_TASK TO COMPLETE_
Out of the entries that follow, copy each line containing "from".

_RECORDS SUPPLIED_
···
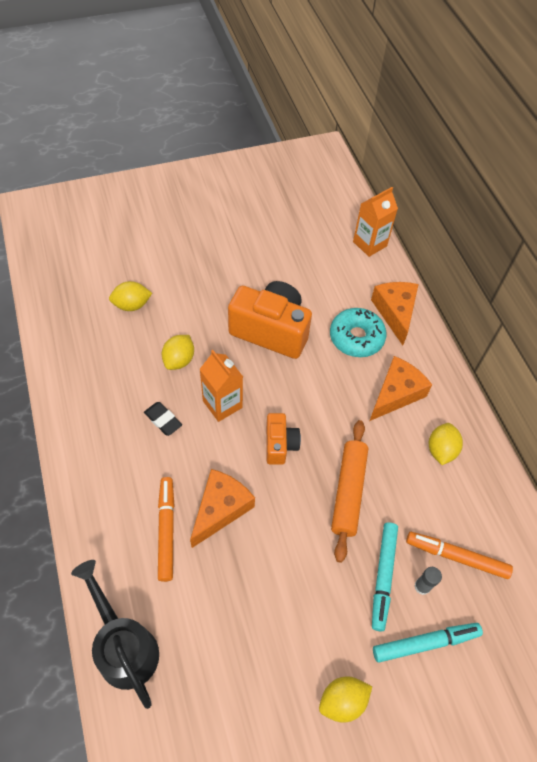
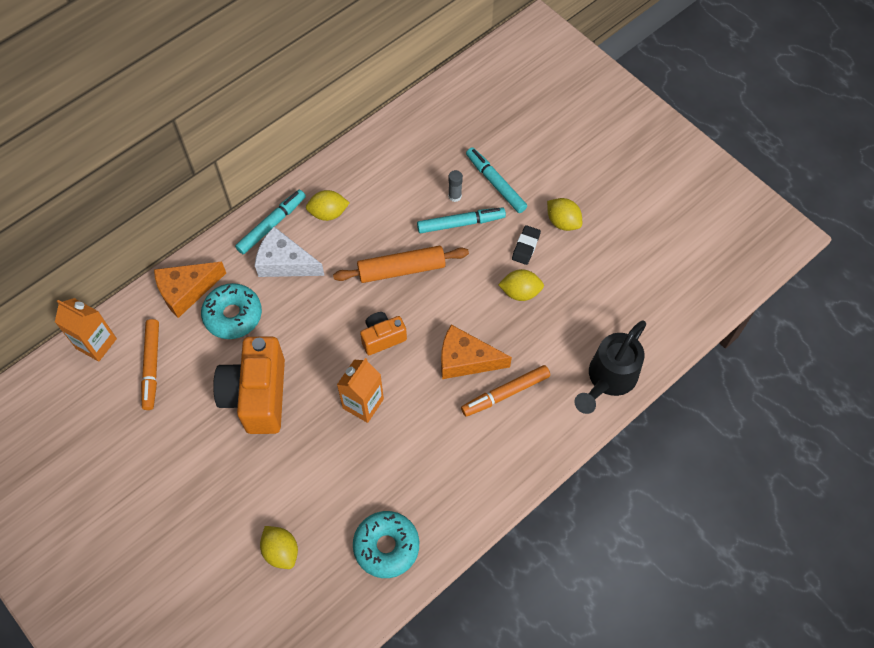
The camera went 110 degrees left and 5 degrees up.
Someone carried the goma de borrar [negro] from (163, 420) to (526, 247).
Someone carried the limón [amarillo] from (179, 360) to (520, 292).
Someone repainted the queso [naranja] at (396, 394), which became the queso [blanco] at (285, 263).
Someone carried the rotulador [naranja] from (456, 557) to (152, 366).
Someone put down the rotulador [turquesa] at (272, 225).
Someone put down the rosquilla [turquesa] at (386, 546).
···
_ANSWER_
Someone carried the goma de borrar [negro] from (163, 420) to (526, 247).
Someone carried the limón [amarillo] from (179, 360) to (520, 292).
Someone carried the rotulador [naranja] from (456, 557) to (152, 366).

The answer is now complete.